Objective:
Revise the records from their first line through the line with "c''4~ c''8 r8 |" by replacing "Klarinette" with "Clarinet" and keeping everything else the same. Leave the pictures out of your answer.

Source records:
• • • • •

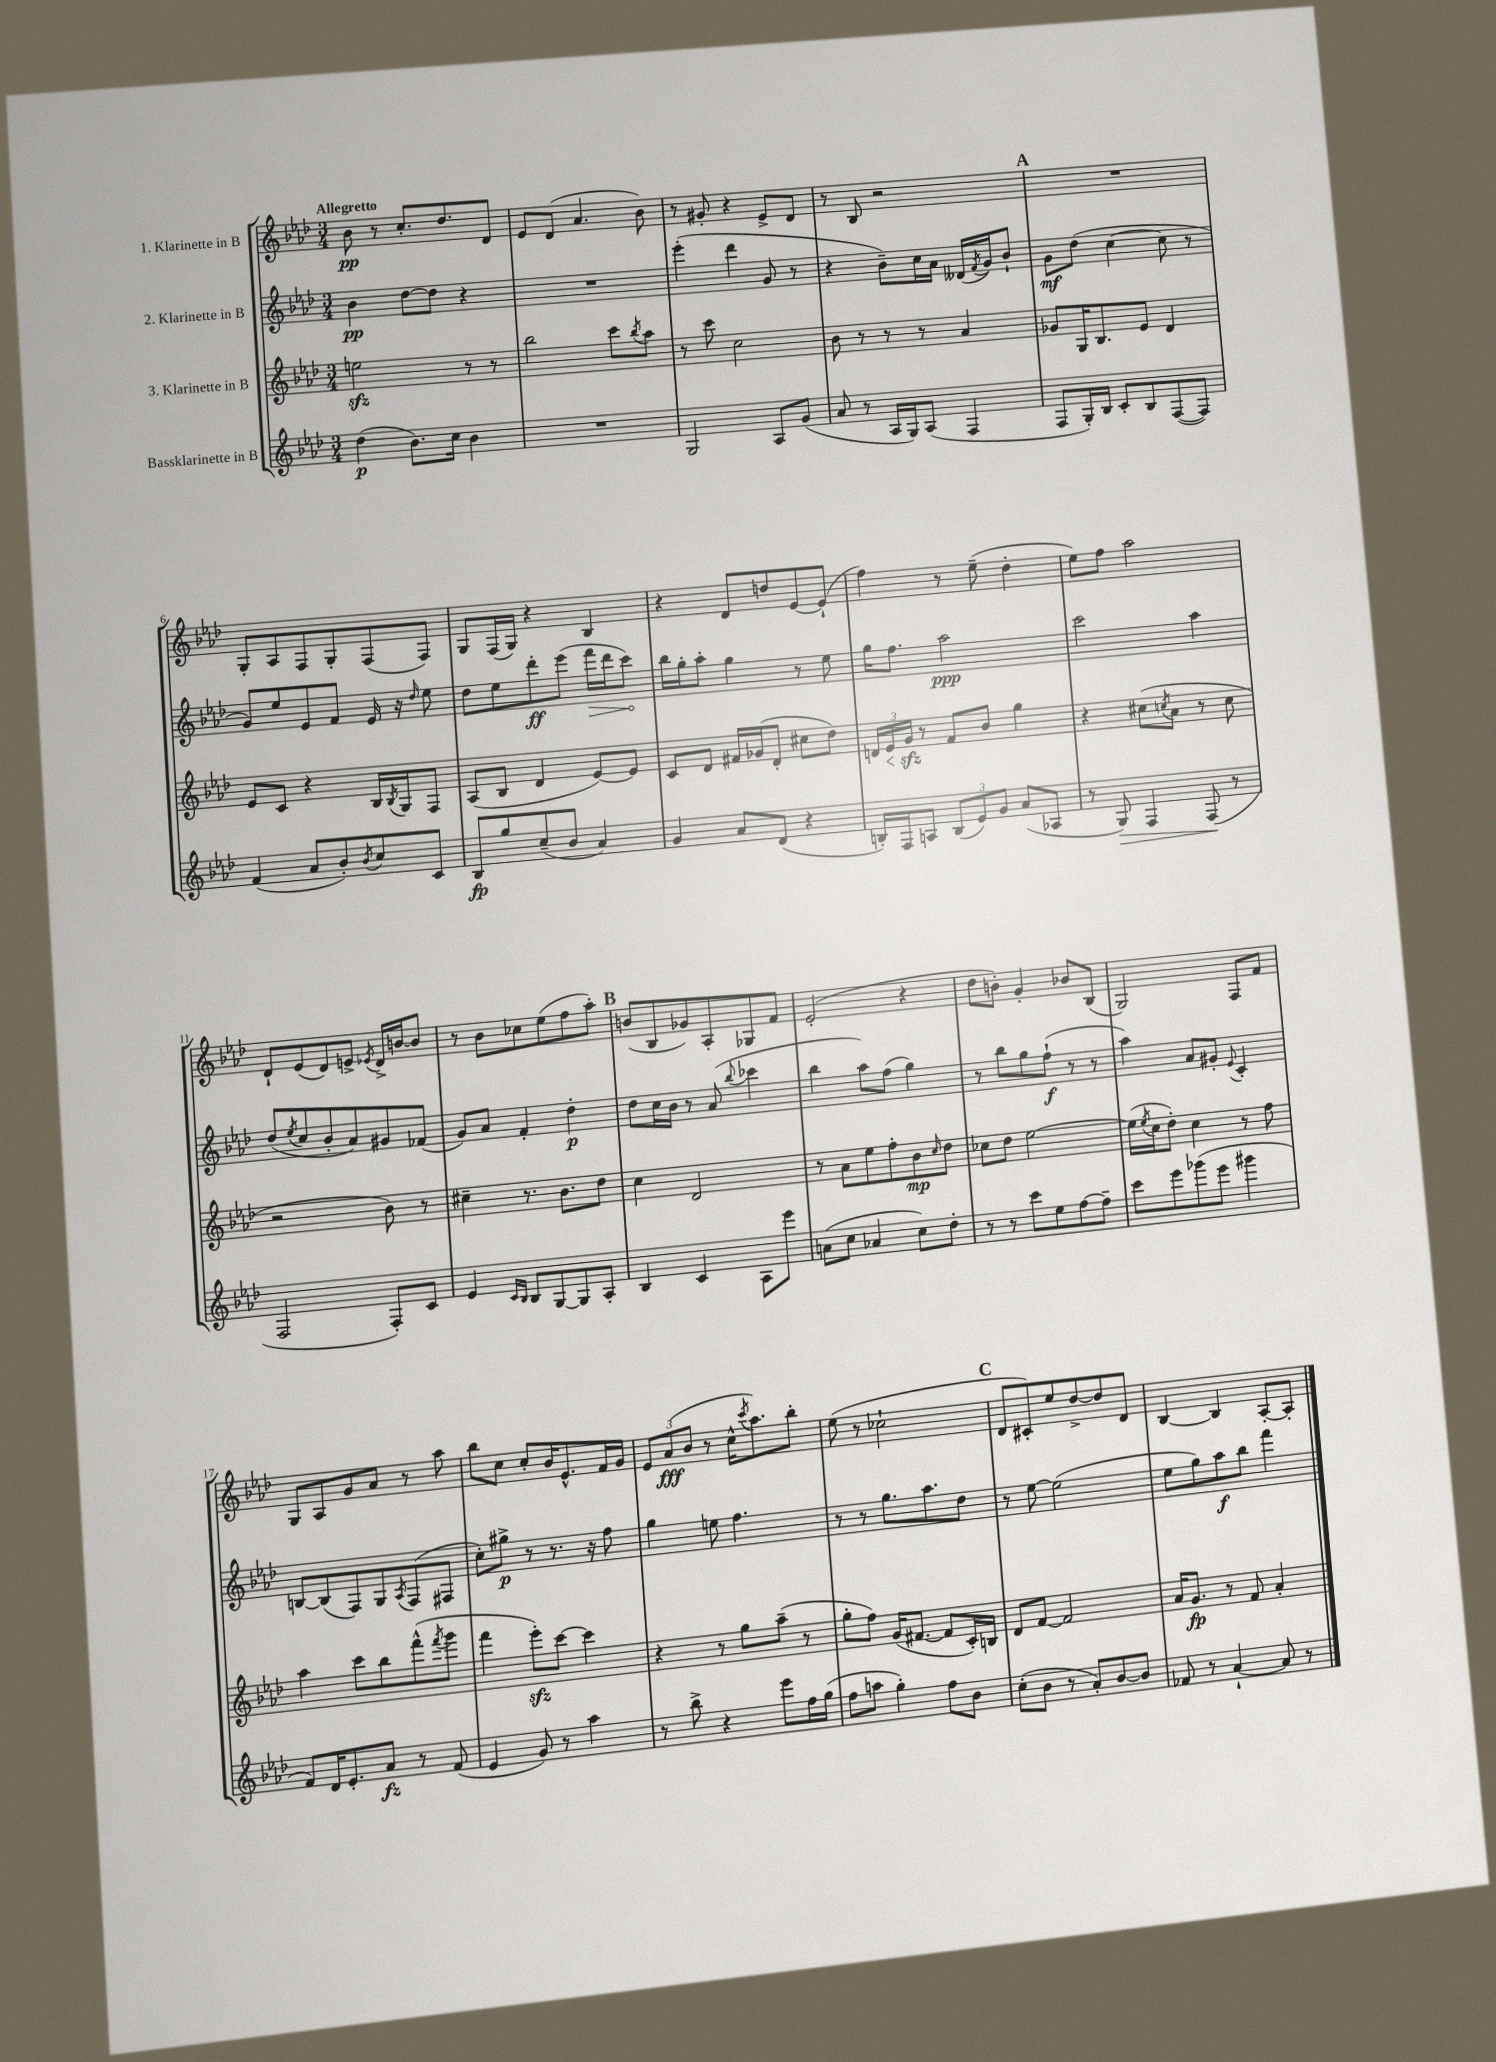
<<
\new StaffGroup <<
\new Staff = "s0" \with { instrumentName = "1. Klarinette in B" } {
    \clef treble \key aes \major \numericTimeSignature \time 3/4 \tempo "Allegretto"
    bes'8\pp r8 c''8.-. des''8. des'8 |
    ees'8 des'8( aes'4. bes'8) |
    r8 gis'8-. r4 ees'8-> des'8 |
    r8 bes8 r2 |
    \mark \markup { \bold "A" } R2. |
    g8-. aes8 f8 g8-. f8( f8) |
    g8 f16( g16) r4 bes4 |
    r4 des'8 d''8 ees'8~ ees'8-!( |
    f''4) r8 ees''8--( des''4-. |
    ees''8) f''8 aes''2 |
    des'8-! ees'8( des'8) e'8-> \acciaccatura { ees'8 } des'16-> b'16~ b'8 |
    r8 bes'8 ces''8 ees''8( f''8 aes''8-.) |
    \mark \markup { \bold "B" } b'8( bes8 ges'8) aes8-. ges8 f'8 |
    ees'2-.( r4 |
    des''8 b'8-.) g'4-. bes'8 bes8( |
    g2) f8 f'8 |
    g8 aes8 g'8 aes'8 r8 aes''8 |
    bes''8 c''8 c''8-. bes'16 ees'8.-^ f'16 g'16 |
    \tuplet 3/2 { ees'8 aes'8\fff( bes'8 } r8 c''16-^ \acciaccatura { c'''8 } aes''8.) bes''8-. |
    ees''8( r8 ces''2-! |
    \mark \markup { \bold "C" } des'8 cis'8-.) ees''8 des''8~-> des''8 des'8 |
    bes4~ bes4 aes8~-. aes8-. \bar "|." |
}
\new Staff = "s1" \with { instrumentName = "2. Klarinette in B" } {
    \clef treble \key aes \major \numericTimeSignature \time 3/4
    bes'4\pp des''8~ des''8 r4 |
    R2. |
    ees'''4-.( des'''4 g'8 r8 |
    r4 bes'8--) c''16 aes'16 deses'16( \acciaccatura { f'8 } g'16) bes'8-! |
    \mark \markup { \bold "A" } g'8\mf des''8( c''4~ c''8 r8 |
    g'8) ees''8 ees'8 f'8 ees'16 r16 \grace { des''16 } ees''8 |
    des''8 ees''8 des'''8-.\ff ees'''8( \once \override Hairpin.circled-tip = ##t f'''16\> des'''16 c'''8\!) |
    bes''16 g''16-. aes''8-. g''4 r8 ees''8 |
    g''16 f''8. aes''2\ppp |
    c'''2 aes''4 |
    des''8( \acciaccatura { ees''8 } c''8 bes'8-. aes'8) gis'8 fes'8( |
    g'8) aes'8 f'4-. des''4-.\p |
    \mark \markup { \bold "B" } des''8 c''16 bes'16 r8 aes'8( \appoggiatura { bes''8 } ces'''4 |
    bes''4 aes''8) f''8( g''4) |
    r8 bes''8 g''8 f''8-!\f( r8 r8 |
    aes''4) aes'8 gis'8-. \appoggiatura { ees'8 } c'4-. |
    b8~ b8( f8) g8 \acciaccatura { aes8 } f8( fis8 |
    c''8-.) gis''8->\p r8 r8. r16 f''8 |
    g''4 e''8 f''4. |
    r8 r8 g''8. aes''8. des''8 |
    \mark \markup { \bold "C" } r8 ees''8~ ees''2( |
    ees''8 g''8) aes''8\f bes''8 f'''4 \bar "|." |
}
\new Staff = "s2" \with { instrumentName = "3. Klarinette in B" } {
    \clef treble \key aes \major \numericTimeSignature \time 3/4
    e''2\sfz r8 r8 |
    bes''2 c'''8 \acciaccatura { bes''8 } aes''8 |
    r8 c'''8 c''2 |
    bes'8 r8 r8 r8 aes'4 |
    \mark \markup { \bold "A" } ges'8 g16 bes8. ees'8 des'4 |
    ees'8 c'8 r4 bes16 \acciaccatura { bes8 } g16 f8 |
    aes8( bes8 des'4 ees'8~) ees'8 |
    c'8 des'8 fis'16 ges'16( des'8-. cis''8 des''8) |
    \tuplet 3/2 { d'16 ees'16\< g'16\sfz\! } r8 f'8 bes'8 g''4 |
    r4 cis''8( \acciaccatura { c''8 } aes'8 r8 c''8 |
    r2 bes'8) r8 |
    cis''4-- r8. bes'8. des''8 |
    \mark \markup { \bold "B" } c''4 des'2 |
    r8 aes'8 ees''8 f''8-. bes'8\mp \grace { c''16 } des''8 |
    ces''8 des''8 ees''2~ |
    ees''16( \acciaccatura { ees''8 } c''16 des''8-.) c''4 r8 f''8 |
    aes''4 c'''8 bes''8 f'''8-^( \acciaccatura { f'''8 } g'''8 |
    f'''4 ees'''8-.\sfz) c'''8~ c'''4 |
    r4 r8 g''8 aes''8--( r8 |
    g''8-. f''8) g'16( fis'8.~ fis'8 c'16-.) b16 |
    \mark \markup { \bold "C" } des'8 f'8~ f'2 |
    aes'16 g'8.\fp r8 f'8 aes'4-. \bar "|." |
}
\new Staff = "s3" \with { instrumentName = "Bassklarinette in B" } {
    \clef treble \key aes \major \numericTimeSignature \time 3/4
    des''4\p( bes'8.) c''16 bes'4 |
    R2. |
    g2 aes8 g'8( |
    aes'8 r8 aes16 g16) aes8( f4 |
    \mark \markup { \bold "A" } f8 g16-.) bes16 c'8-. bes8 f8~( f8) |
    f'4( aes'8 bes'8-.) \acciaccatura { bes'8 } c''8 c'8 |
    bes8\fp g''8 c''8--( bes'8 aes'4) |
    g'4 aes'8 des'8( r4 |
    b16-.) f16 a8 \tuplet 3/2 { b8( ees'8) g'8 } aes'8( aes8 |
    r8 g8\>) f4 f8\!( r8 |
    f2 f8-.) c'8 |
    ees'4 \grace { c'16 bes16 } bes8 g8~ g8 aes8-. |
    \mark \markup { \bold "B" } bes4 c'4 aes8 ees'''8 |
    a'8( c''8 aes'4 c''8) des''8-. |
    r8 r8 c'''8 ees''8 f''8~ f''8-- |
    c'''8 ees'''8 ges'''8( ees'''8 gis'''4 |
    f'8) des'16 ees'8.-. aes'8\fz r8 f'8( |
    ees'4 g'8) r8 aes''4 |
    r8 bes''8-> r4 ees'''8 f''16 g''16( |
    f''8 a''8 g''4-.) f''8 bes'8 |
    \mark \markup { \bold "C" } c''8-.( bes'8 r8 aes'8-.) bes'8~ bes'8 |
    fes'8 r8 aes'4~-! aes'8 r8 \bar "|." |
}
>>
>>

• • • • •

Response below:
<<
\new StaffGroup <<
\new Staff = "s0" \with { instrumentName = "1. Clarinet in B" } {
    \clef treble \key aes \major \numericTimeSignature \time 3/4 \tempo "Allegretto"
    bes'8\pp r8 c''8.-. des''8. des'8 |
    ees'8 des'8( aes'4. bes'8) |
    r8 gis'8-. r4 ees'8-> des'8 |
    r8 bes8 r2 |
    \mark \markup { \bold "A" } R2. |
    g8-. aes8 f8 g8-. f8( f8) |
    g8 f16( g16) r4 bes4 |
    r4 des'8 d''8 ees'8~ ees'8-!( |
    f''4) r8 ees''8--( des''4-. |
    ees''8) f''8 aes''2 |
    des'8-! ees'8( des'8) e'8-> \acciaccatura { ees'8 } des'16-> b'16~ b'8 |
    r8 bes'8 ces''8 ees''8( f''8 aes''8-.) |
    \mark \markup { \bold "B" } b'8( bes8 ges'8) aes8-. ges8 f'8 |
    ees'2-.( r4 |
    des''8 b'8-.) g'4-. bes'8 bes8( |
    g2) f8 f'8 |
    g8 aes8 g'8 aes'8 r8 aes''8 |
    bes''8 c''8 c''8-. bes'16 ees'8.-^ f'16 g'16 |
    \tuplet 3/2 { ees'8 aes'8\fff( bes'8 } r8 c''16-^ \acciaccatura { c'''8 } aes''8.) bes''8-. |
    ees''8( r8 ces''2-! |
    \mark \markup { \bold "C" } des'8 cis'8-.) ees''8 des''8~-> des''8 des'8 |
    bes4~ bes4 aes8~-. aes8-. \bar "|." |
}
\new Staff = "s1" \with { instrumentName = "2. Clarinet in B" } {
    \clef treble \key aes \major \numericTimeSignature \time 3/4
    bes'4\pp des''8~ des''8 r4 |
    R2. |
    ees'''4-.( des'''4 g'8 r8 |
    r4 bes'8--) c''16 aes'16 deses'16( \acciaccatura { f'8 } g'16) bes'8-! |
    \mark \markup { \bold "A" } g'8\mf des''8( c''4~ c''8 r8 |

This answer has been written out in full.